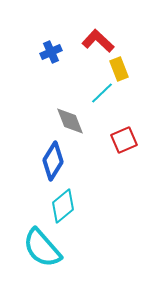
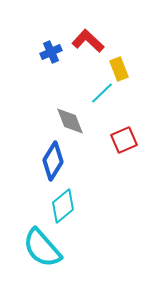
red L-shape: moved 10 px left
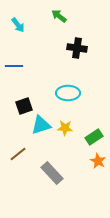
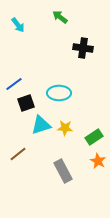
green arrow: moved 1 px right, 1 px down
black cross: moved 6 px right
blue line: moved 18 px down; rotated 36 degrees counterclockwise
cyan ellipse: moved 9 px left
black square: moved 2 px right, 3 px up
gray rectangle: moved 11 px right, 2 px up; rotated 15 degrees clockwise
++++++++
# Your goal
Pictures stay out; everything else in the entries is copied exactly.

# The completed task
red L-shape: moved 10 px left
green arrow: moved 1 px right, 1 px down
black cross: moved 6 px right
blue line: moved 18 px down; rotated 36 degrees counterclockwise
cyan ellipse: moved 9 px left
black square: moved 2 px right, 3 px up
gray rectangle: moved 11 px right, 2 px up; rotated 15 degrees clockwise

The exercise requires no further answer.